» Data to process
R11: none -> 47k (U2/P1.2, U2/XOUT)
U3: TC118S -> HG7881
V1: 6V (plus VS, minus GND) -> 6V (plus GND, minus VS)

==

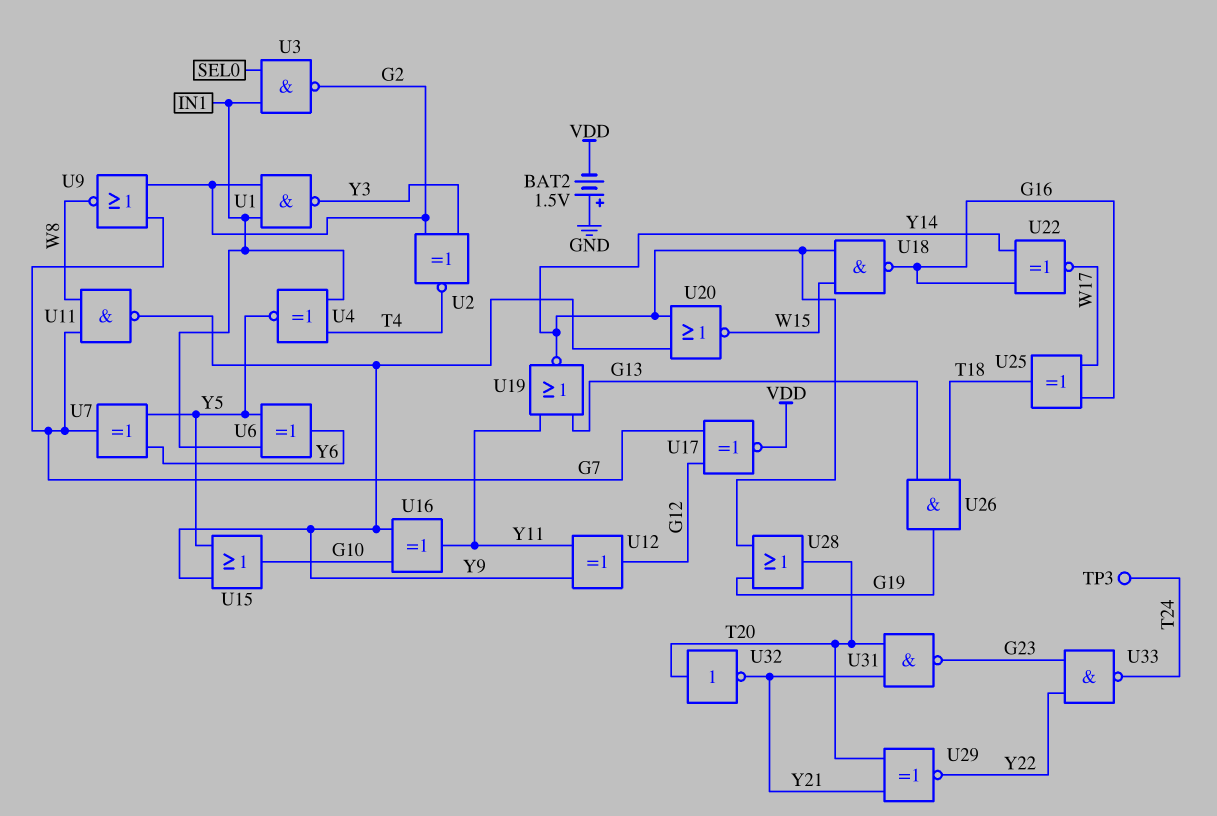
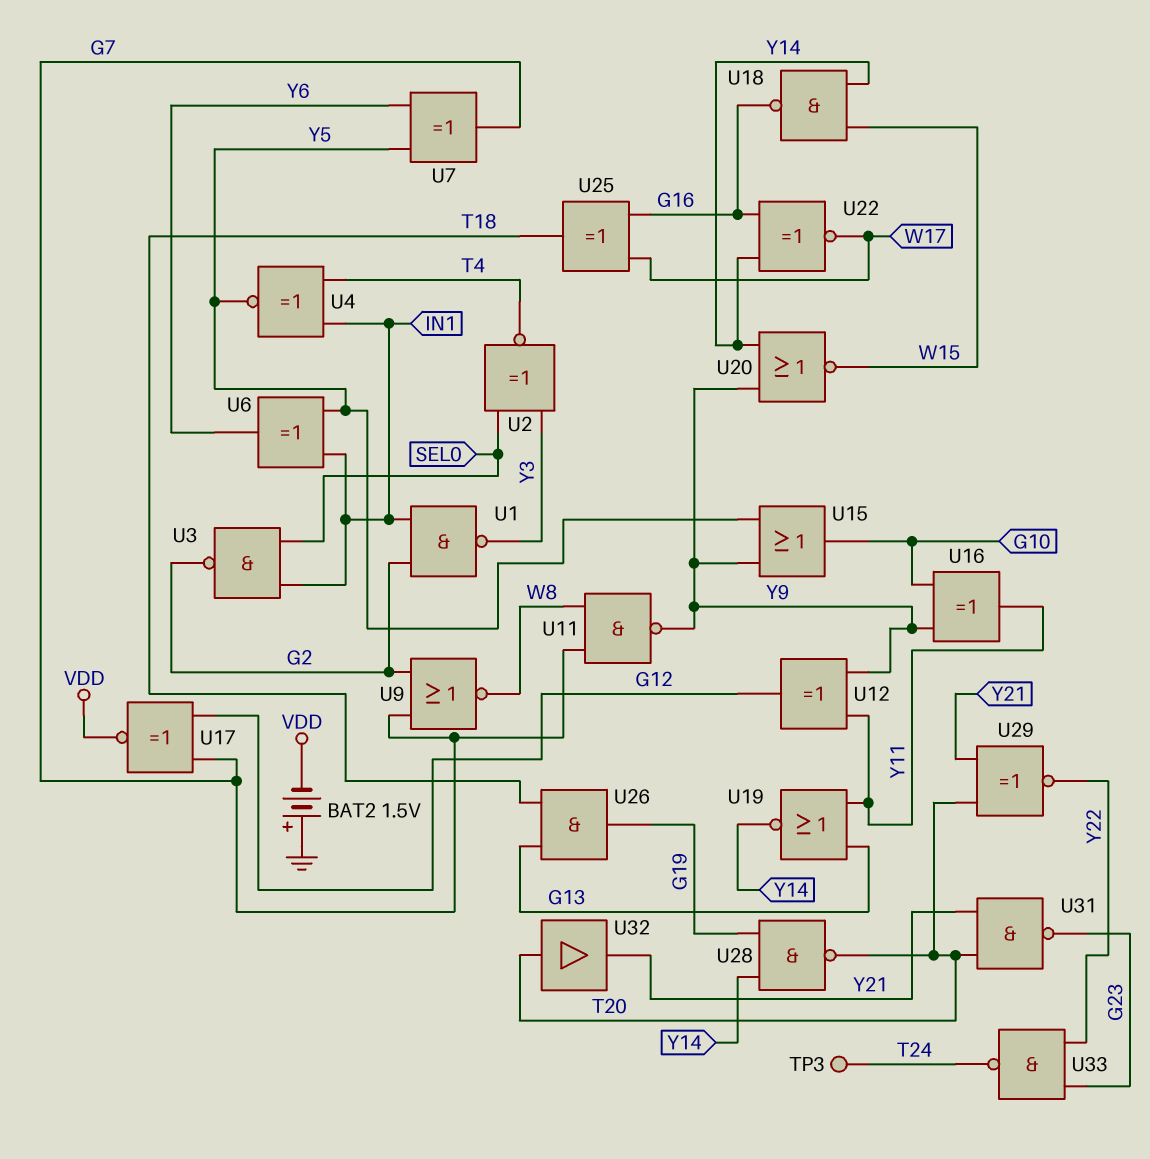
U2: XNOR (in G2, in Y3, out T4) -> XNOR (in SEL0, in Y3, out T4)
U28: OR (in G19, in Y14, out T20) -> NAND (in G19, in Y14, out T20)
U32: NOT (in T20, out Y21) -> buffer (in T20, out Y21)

» What the task asks
Return exactly, and only, the lines above starting at the line that contains "U28: OR (in" and ending at the line that contains "U32: NOT (in".

» Task solution
U28: OR (in G19, in Y14, out T20) -> NAND (in G19, in Y14, out T20)
U32: NOT (in T20, out Y21) -> buffer (in T20, out Y21)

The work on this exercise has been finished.